Supplied data:
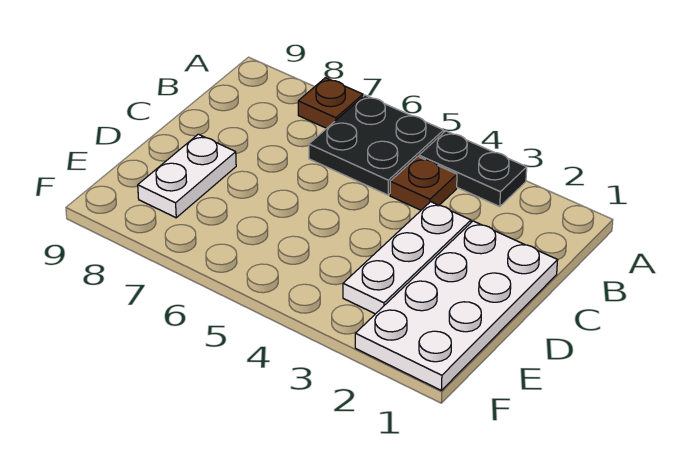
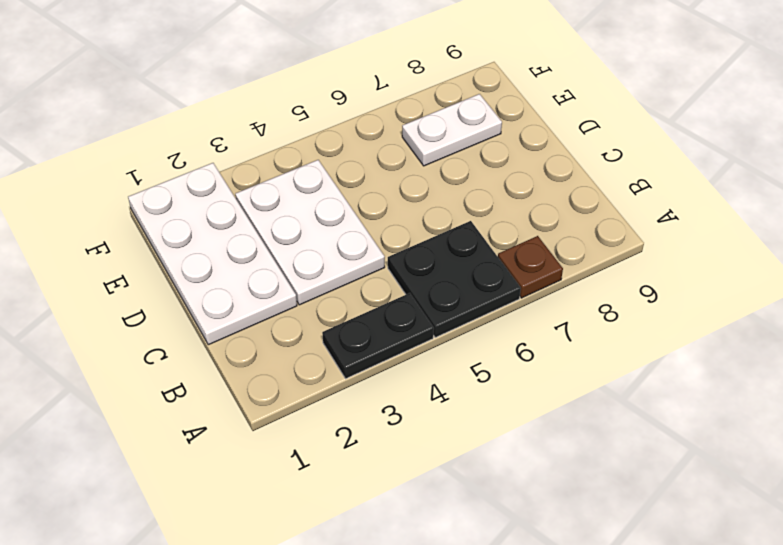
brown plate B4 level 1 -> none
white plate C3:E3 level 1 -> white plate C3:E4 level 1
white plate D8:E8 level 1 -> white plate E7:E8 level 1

...

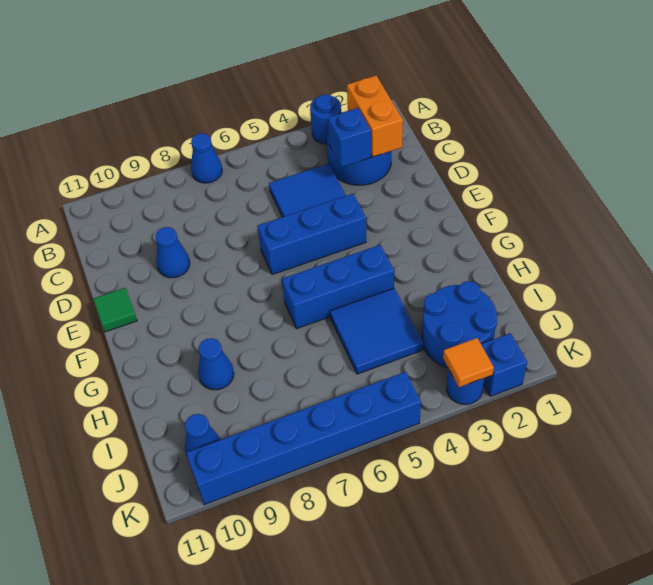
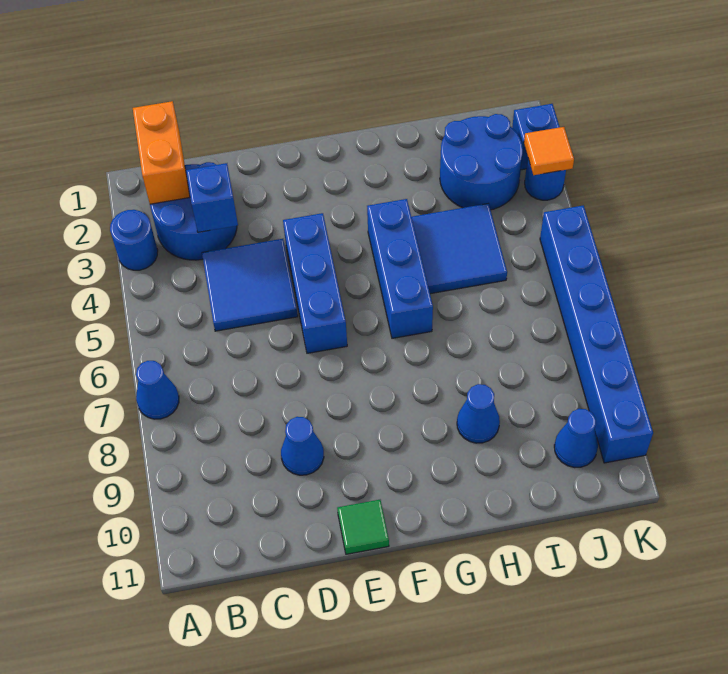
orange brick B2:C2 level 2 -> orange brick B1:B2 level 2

...

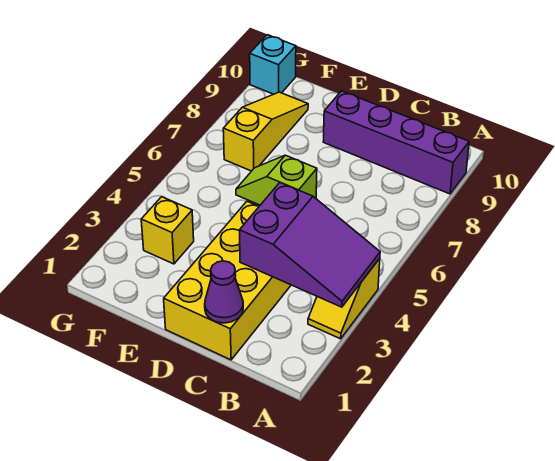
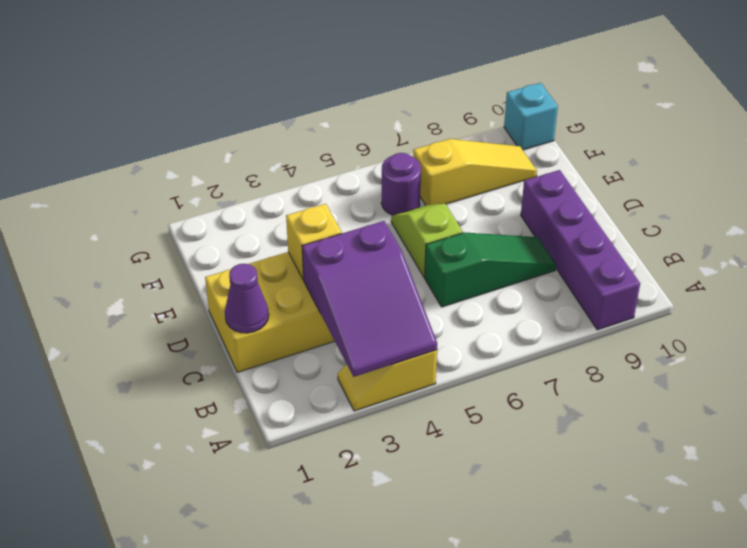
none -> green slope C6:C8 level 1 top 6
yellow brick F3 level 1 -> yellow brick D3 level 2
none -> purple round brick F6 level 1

What you have to do: Retype, exactly and in full, the lines above from the one containing "yellow brick F3" through the one containing "none -> purple round brick F6 level 1".

Answer to this task:
yellow brick F3 level 1 -> yellow brick D3 level 2
none -> purple round brick F6 level 1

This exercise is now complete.